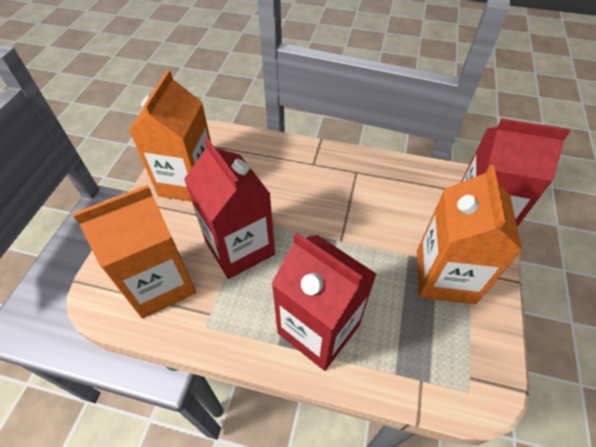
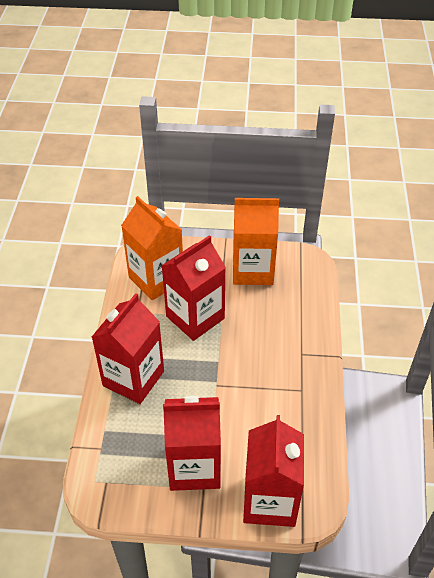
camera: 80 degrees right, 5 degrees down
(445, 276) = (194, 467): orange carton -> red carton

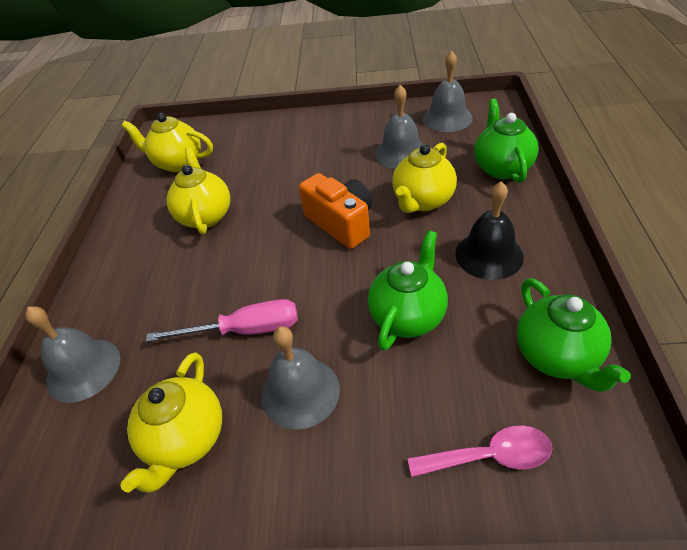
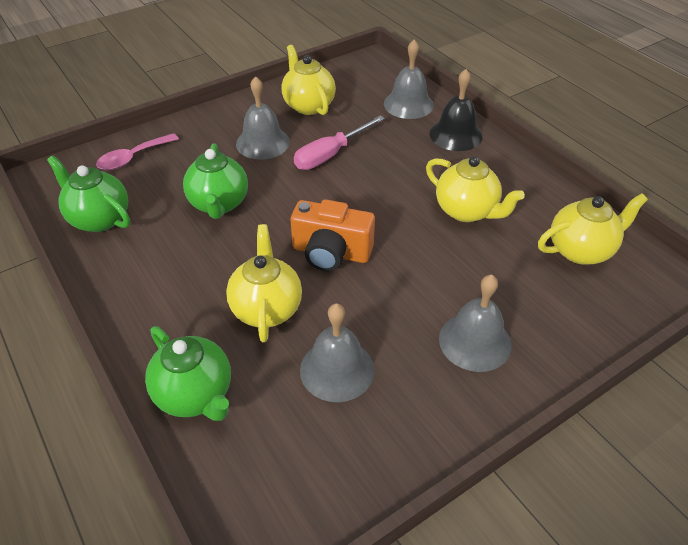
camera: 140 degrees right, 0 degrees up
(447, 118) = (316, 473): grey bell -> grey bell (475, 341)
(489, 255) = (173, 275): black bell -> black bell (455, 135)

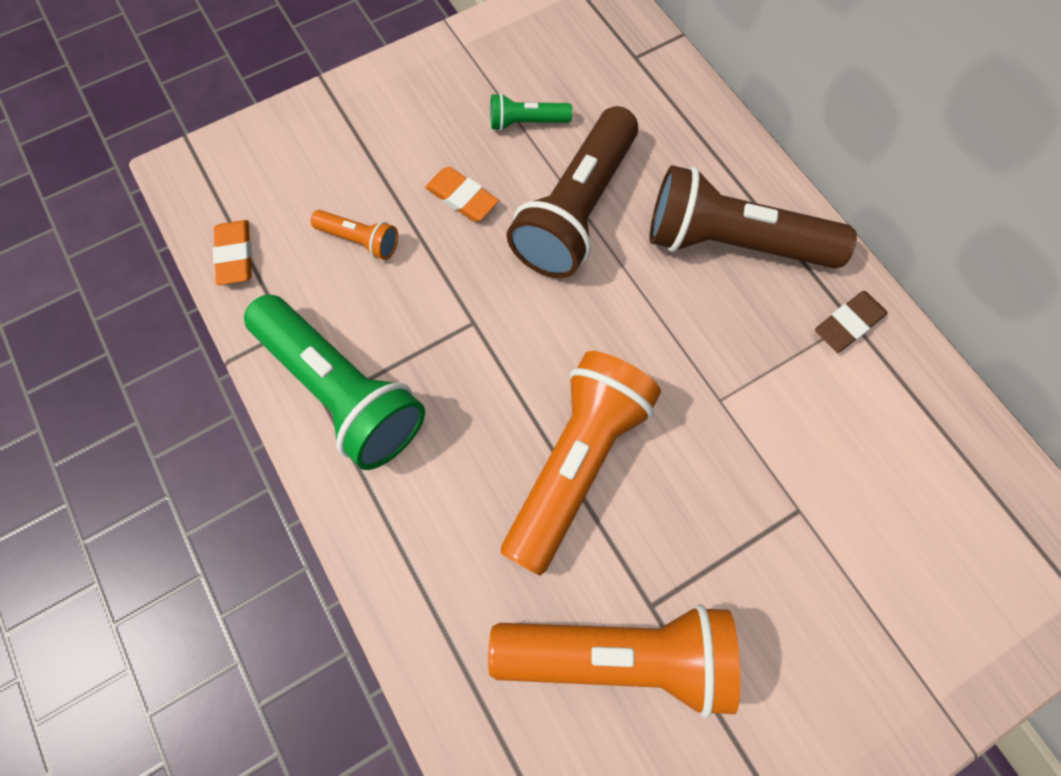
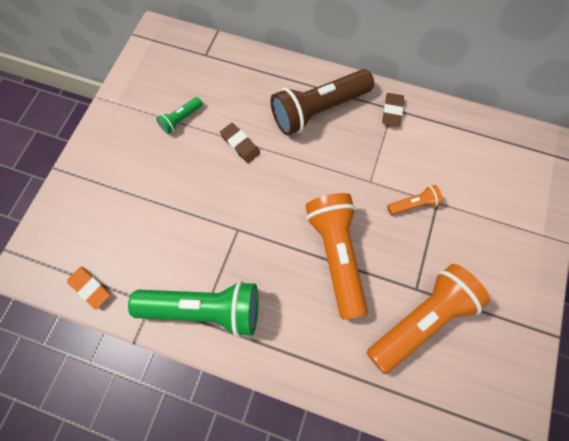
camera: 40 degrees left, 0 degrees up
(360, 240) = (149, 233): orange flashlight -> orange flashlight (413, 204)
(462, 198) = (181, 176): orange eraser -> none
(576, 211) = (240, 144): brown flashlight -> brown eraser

|---|

_Task instructions:_ Leave out the pictures. Transcribe the rest of the listing above exactly.

_Exercise response:_
camera: 80 degrees right, 5 degrees down
(445, 276) = (194, 467): orange carton -> red carton

camera: 140 degrees right, 0 degrees up
(447, 118) = (316, 473): grey bell -> grey bell (475, 341)
(489, 255) = (173, 275): black bell -> black bell (455, 135)

camera: 40 degrees left, 0 degrees up
(360, 240) = (149, 233): orange flashlight -> orange flashlight (413, 204)
(462, 198) = (181, 176): orange eraser -> none
(576, 211) = (240, 144): brown flashlight -> brown eraser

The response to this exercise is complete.